**Source material**.

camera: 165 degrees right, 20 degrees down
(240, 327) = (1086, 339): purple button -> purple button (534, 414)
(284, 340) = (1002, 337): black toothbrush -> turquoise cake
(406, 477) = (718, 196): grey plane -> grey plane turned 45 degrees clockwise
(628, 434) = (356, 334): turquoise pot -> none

**Your goal**. What's wanted is each line above, transcribed with nothing altered.

**Answer to this exercise**.
camera: 165 degrees right, 20 degrees down
(240, 327) = (1086, 339): purple button -> purple button (534, 414)
(284, 340) = (1002, 337): black toothbrush -> turquoise cake
(406, 477) = (718, 196): grey plane -> grey plane turned 45 degrees clockwise
(628, 434) = (356, 334): turquoise pot -> none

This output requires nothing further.